Across the records, how many lines contain "moved"? Answer with the number alone.

--- Exercise materials Enclosed Below ---

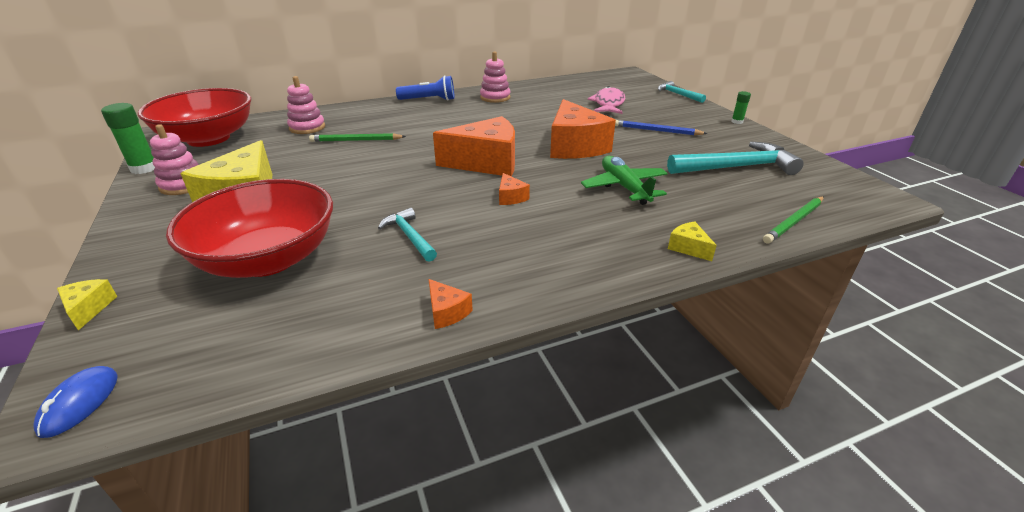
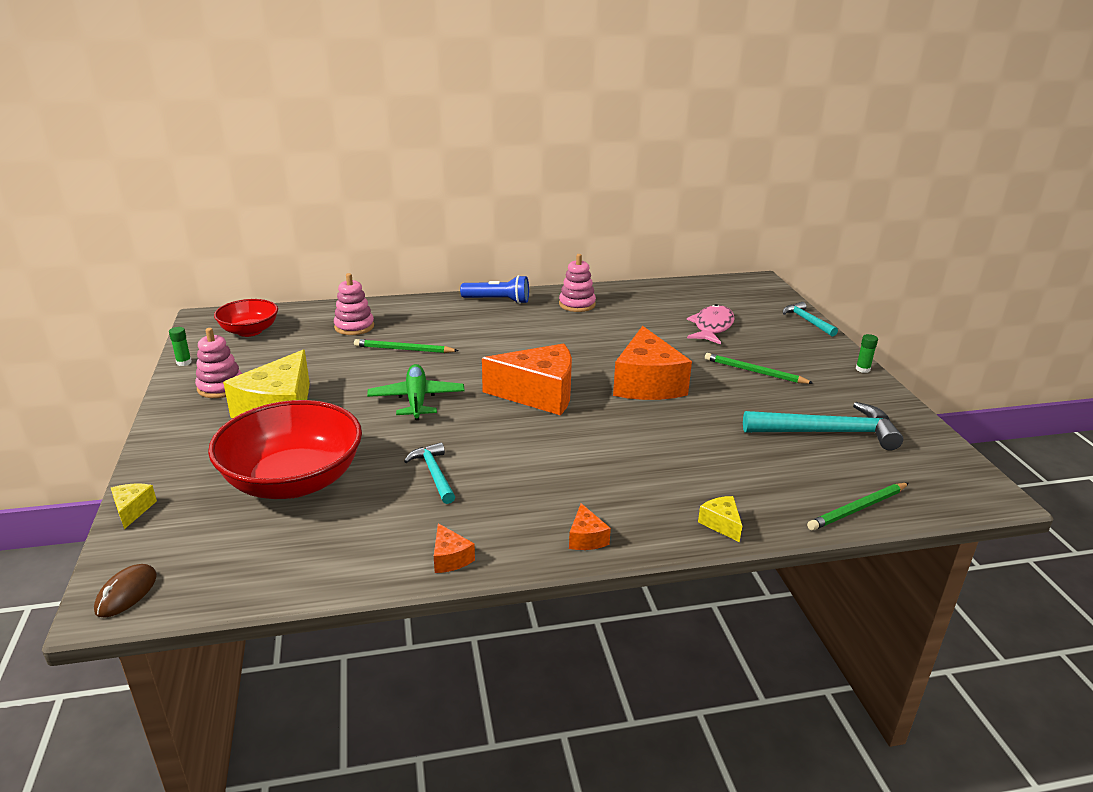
camera: 10 degrees right, 5 degrees down
blue mouse [33,366,118,438] -> brown mouse [94,564,157,618]
green glue stick [101,103,155,174] -> green glue stick [169,327,192,366], size x0.55
red bowl [138,88,251,147] -> red bowl [214,299,278,337], size x0.57
orange cheese [499,173,530,205] -> orange cheese moved to [569,503,611,550]
green plane [581,156,668,205] -> green plane moved to [367,364,465,420]
blue pencil [615,120,708,135] -> green pencil [705,353,813,384]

--- End of Enclosed Exercise materials ---

▶ Result of this task: 2